EXERCISE DESCRIPTION = Without altering anything, repeat each of the records.

DATA EXCERPTS =
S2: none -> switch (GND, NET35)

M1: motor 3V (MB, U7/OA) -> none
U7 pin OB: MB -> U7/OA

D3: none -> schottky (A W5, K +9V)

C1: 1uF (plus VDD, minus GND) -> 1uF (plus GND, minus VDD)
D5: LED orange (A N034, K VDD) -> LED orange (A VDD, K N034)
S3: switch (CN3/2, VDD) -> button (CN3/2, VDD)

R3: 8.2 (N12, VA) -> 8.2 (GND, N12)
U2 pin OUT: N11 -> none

SOLVED EXERCISE =
S2: none -> switch (GND, NET35)

M1: motor 3V (MB, U7/OA) -> none
U7 pin OB: MB -> U7/OA

D3: none -> schottky (A W5, K +9V)

C1: 1uF (plus VDD, minus GND) -> 1uF (plus GND, minus VDD)
D5: LED orange (A N034, K VDD) -> LED orange (A VDD, K N034)
S3: switch (CN3/2, VDD) -> button (CN3/2, VDD)

R3: 8.2 (N12, VA) -> 8.2 (GND, N12)
U2 pin OUT: N11 -> none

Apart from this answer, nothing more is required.